--- START ---
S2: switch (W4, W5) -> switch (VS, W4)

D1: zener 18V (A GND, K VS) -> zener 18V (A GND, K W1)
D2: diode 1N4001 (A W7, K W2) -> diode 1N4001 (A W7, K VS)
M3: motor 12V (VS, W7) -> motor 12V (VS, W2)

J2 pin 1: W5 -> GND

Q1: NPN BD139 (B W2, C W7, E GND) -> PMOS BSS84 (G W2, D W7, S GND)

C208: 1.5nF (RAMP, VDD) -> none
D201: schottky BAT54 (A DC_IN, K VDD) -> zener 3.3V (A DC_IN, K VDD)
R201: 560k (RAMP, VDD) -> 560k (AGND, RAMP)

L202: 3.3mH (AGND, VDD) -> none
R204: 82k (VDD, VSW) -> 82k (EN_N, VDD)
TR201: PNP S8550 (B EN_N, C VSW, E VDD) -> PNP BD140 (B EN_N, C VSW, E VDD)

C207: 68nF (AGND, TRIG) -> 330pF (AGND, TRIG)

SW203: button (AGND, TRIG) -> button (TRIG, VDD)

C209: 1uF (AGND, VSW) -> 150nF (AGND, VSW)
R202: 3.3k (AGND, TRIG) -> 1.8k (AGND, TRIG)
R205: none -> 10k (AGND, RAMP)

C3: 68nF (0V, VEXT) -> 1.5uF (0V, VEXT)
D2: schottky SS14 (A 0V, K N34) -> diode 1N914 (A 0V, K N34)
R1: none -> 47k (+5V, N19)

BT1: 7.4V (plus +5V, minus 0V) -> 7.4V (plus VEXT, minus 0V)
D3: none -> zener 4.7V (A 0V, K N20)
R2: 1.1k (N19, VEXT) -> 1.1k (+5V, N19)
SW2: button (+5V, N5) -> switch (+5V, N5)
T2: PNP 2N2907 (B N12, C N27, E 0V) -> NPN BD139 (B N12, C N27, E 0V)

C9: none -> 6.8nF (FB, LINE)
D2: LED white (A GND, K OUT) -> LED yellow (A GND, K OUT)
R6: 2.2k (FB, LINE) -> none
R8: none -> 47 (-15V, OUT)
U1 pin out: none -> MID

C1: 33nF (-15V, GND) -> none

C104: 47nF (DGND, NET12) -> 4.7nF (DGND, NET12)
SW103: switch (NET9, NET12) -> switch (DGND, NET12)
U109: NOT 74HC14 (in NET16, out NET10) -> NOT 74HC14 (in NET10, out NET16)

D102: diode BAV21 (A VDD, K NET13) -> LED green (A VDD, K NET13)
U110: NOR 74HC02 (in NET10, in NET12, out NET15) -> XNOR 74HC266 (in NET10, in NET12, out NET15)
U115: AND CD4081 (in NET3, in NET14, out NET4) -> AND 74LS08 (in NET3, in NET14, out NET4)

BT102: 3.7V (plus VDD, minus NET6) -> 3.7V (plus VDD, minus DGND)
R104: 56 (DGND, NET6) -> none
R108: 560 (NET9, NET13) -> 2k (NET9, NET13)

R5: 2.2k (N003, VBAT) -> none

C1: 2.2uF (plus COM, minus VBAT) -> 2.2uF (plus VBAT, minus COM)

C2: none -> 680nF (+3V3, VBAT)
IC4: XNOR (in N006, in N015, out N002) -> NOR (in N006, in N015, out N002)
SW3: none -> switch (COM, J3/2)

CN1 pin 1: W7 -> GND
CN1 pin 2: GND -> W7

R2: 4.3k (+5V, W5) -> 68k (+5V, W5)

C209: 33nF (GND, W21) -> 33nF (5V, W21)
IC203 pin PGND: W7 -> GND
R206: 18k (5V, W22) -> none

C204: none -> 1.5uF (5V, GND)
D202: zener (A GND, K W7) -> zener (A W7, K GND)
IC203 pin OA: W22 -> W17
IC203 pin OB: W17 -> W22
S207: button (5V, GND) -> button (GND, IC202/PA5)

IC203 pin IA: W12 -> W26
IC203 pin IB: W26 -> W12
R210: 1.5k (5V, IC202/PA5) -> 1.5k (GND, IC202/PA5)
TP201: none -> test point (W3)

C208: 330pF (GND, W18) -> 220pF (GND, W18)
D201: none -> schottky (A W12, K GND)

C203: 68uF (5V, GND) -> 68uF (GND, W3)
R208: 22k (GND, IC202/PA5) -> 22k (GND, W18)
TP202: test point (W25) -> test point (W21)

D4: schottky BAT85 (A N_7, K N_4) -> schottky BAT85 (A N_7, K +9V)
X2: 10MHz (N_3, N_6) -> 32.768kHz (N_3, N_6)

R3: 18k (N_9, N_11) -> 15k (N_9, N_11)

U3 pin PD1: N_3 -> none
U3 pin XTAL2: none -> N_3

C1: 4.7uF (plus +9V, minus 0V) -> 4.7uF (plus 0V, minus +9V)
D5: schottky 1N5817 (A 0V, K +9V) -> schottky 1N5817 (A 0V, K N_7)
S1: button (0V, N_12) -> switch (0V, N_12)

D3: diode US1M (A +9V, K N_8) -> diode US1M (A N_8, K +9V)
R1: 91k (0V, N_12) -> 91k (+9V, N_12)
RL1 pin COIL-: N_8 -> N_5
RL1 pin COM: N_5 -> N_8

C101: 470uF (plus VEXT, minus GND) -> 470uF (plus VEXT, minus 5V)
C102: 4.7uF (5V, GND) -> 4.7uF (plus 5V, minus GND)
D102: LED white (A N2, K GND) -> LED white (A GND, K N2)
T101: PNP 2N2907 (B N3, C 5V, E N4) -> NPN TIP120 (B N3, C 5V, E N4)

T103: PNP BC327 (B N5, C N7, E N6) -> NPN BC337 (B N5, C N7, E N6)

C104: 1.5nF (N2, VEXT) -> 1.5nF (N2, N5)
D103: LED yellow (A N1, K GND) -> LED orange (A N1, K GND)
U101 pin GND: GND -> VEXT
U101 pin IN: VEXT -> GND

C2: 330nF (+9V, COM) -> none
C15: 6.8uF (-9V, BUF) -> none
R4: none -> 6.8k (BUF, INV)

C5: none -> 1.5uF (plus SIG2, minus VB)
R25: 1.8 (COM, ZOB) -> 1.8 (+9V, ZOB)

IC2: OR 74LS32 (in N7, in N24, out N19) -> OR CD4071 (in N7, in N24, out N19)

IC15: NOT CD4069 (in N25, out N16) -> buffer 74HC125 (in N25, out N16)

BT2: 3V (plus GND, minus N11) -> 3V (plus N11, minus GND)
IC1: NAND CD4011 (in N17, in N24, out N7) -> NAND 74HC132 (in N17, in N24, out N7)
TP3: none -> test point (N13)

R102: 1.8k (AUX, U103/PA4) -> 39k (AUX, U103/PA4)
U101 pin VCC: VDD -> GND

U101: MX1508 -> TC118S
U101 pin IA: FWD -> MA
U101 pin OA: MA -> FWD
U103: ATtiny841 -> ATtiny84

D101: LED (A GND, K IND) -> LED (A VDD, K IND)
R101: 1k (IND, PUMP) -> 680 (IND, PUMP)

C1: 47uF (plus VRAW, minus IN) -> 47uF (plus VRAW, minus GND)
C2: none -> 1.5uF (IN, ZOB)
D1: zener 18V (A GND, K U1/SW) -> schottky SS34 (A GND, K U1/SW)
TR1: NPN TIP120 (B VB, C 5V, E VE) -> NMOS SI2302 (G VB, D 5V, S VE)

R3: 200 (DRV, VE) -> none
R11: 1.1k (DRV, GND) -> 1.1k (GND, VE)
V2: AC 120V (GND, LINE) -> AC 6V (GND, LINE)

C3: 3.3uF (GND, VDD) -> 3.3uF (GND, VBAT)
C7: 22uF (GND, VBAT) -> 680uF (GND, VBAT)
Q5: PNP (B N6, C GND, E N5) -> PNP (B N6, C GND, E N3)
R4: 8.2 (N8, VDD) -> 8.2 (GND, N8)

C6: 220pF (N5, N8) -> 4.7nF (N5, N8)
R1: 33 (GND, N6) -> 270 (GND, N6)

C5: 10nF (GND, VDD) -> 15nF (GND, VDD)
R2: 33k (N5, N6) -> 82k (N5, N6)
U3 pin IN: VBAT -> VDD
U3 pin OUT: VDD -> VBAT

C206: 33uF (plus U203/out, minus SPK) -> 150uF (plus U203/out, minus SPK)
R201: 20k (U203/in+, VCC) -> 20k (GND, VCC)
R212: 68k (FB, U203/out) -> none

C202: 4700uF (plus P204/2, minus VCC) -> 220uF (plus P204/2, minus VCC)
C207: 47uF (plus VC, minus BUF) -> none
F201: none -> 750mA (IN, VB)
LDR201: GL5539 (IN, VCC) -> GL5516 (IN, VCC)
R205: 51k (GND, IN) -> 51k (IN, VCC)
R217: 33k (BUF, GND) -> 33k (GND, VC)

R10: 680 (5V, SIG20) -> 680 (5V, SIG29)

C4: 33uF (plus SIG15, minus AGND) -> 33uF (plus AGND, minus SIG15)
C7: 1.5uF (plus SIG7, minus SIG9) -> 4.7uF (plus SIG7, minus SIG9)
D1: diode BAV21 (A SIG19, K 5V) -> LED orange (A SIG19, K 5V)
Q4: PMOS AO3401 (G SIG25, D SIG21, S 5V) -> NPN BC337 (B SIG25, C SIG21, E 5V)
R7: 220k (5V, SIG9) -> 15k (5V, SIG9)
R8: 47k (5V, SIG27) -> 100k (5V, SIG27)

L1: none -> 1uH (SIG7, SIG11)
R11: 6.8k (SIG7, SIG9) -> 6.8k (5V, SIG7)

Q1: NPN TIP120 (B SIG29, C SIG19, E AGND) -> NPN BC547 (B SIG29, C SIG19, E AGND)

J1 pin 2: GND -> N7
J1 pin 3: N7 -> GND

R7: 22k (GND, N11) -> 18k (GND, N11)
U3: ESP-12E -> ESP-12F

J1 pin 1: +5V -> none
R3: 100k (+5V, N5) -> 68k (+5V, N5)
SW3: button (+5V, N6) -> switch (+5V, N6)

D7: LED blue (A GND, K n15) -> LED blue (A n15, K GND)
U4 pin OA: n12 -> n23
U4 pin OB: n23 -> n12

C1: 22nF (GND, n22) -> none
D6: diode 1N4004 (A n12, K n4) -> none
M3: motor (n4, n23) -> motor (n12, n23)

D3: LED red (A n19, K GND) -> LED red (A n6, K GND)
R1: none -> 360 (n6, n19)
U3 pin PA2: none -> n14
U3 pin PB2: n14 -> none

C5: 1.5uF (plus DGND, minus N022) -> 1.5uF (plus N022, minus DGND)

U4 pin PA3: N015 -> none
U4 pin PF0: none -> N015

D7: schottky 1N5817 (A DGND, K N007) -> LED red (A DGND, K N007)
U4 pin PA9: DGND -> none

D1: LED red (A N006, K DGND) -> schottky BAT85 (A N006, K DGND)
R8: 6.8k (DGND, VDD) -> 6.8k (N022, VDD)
--- END ---
* **What to work on**
Would you please repeat exactly the lines above, starting at the line with "R201: 20k (U203/in+, VCC) -> 20k (GND, VCC)" and stopping at the line with "L1: none -> 1uH (SIG7, SIG11)", both included?

* **Task output**
R201: 20k (U203/in+, VCC) -> 20k (GND, VCC)
R212: 68k (FB, U203/out) -> none

C202: 4700uF (plus P204/2, minus VCC) -> 220uF (plus P204/2, minus VCC)
C207: 47uF (plus VC, minus BUF) -> none
F201: none -> 750mA (IN, VB)
LDR201: GL5539 (IN, VCC) -> GL5516 (IN, VCC)
R205: 51k (GND, IN) -> 51k (IN, VCC)
R217: 33k (BUF, GND) -> 33k (GND, VC)

R10: 680 (5V, SIG20) -> 680 (5V, SIG29)

C4: 33uF (plus SIG15, minus AGND) -> 33uF (plus AGND, minus SIG15)
C7: 1.5uF (plus SIG7, minus SIG9) -> 4.7uF (plus SIG7, minus SIG9)
D1: diode BAV21 (A SIG19, K 5V) -> LED orange (A SIG19, K 5V)
Q4: PMOS AO3401 (G SIG25, D SIG21, S 5V) -> NPN BC337 (B SIG25, C SIG21, E 5V)
R7: 220k (5V, SIG9) -> 15k (5V, SIG9)
R8: 47k (5V, SIG27) -> 100k (5V, SIG27)

L1: none -> 1uH (SIG7, SIG11)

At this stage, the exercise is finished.